**Exercise:**
From the data that follows, report how many lines hold the string "ebony", giving only the number.

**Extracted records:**
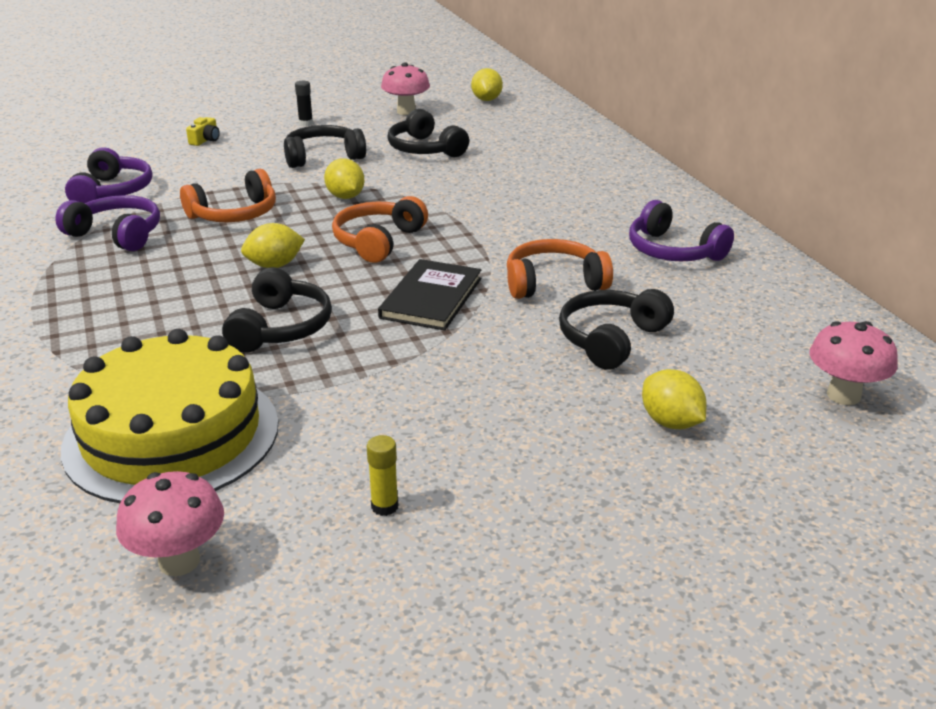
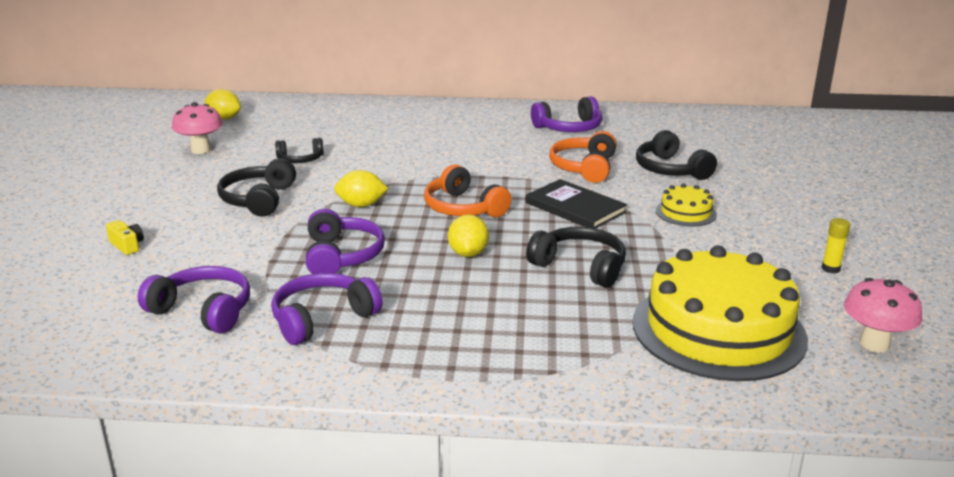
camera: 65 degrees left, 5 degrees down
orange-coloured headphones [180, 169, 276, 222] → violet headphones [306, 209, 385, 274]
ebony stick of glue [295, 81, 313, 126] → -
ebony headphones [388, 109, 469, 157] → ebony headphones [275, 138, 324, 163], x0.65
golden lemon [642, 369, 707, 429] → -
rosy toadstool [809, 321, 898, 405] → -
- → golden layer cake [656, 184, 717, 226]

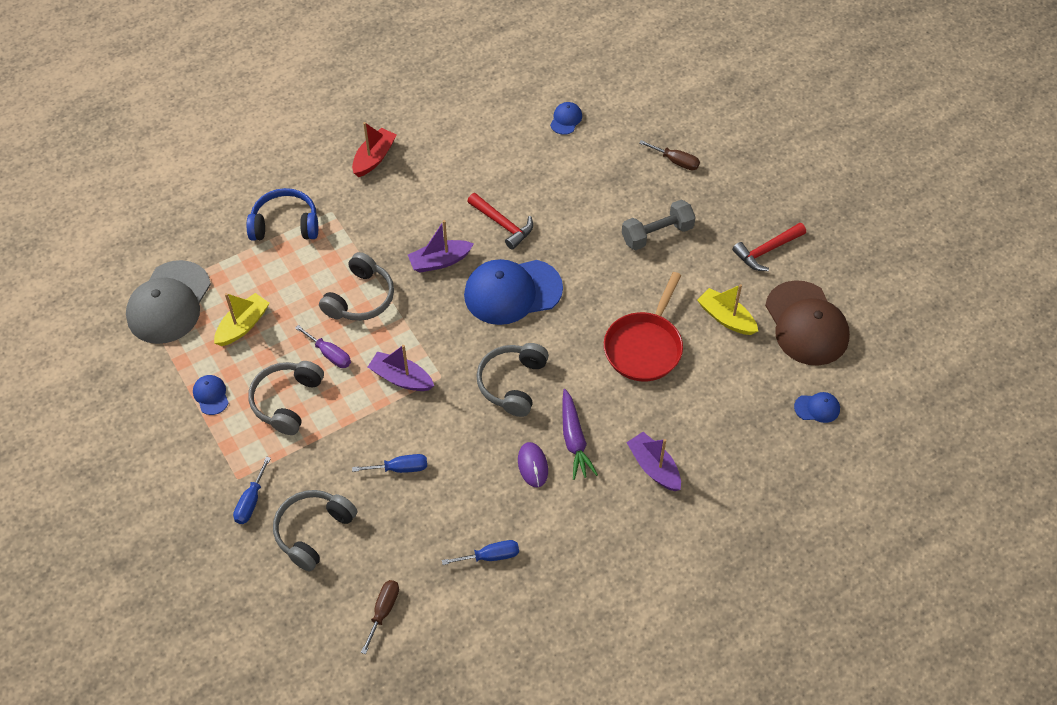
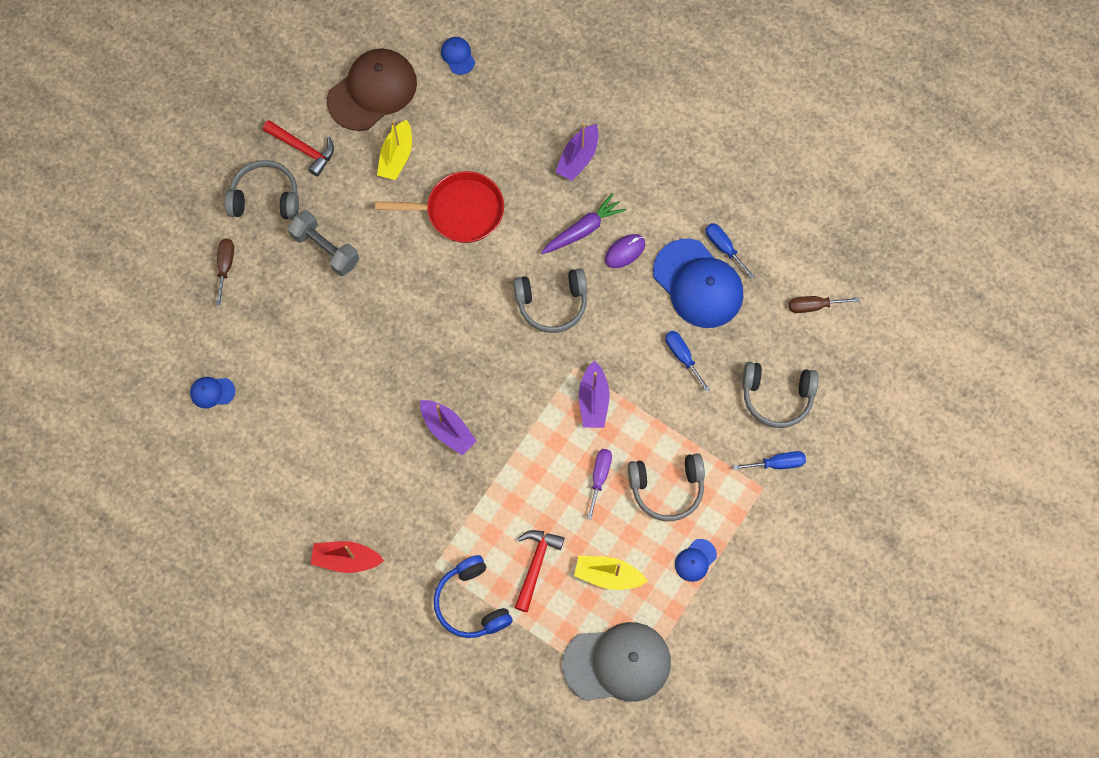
camera: 115 degrees left, 15 degrees up
gray headphones [319, 252, 394, 321] → gray headphones [225, 160, 299, 220], move
blue baseball cap [464, 259, 563, 325] → blue baseball cap [653, 239, 743, 328], move
crimson claw hammer [467, 193, 533, 250] → crimson claw hammer [514, 530, 565, 612], move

**Your solution:**
2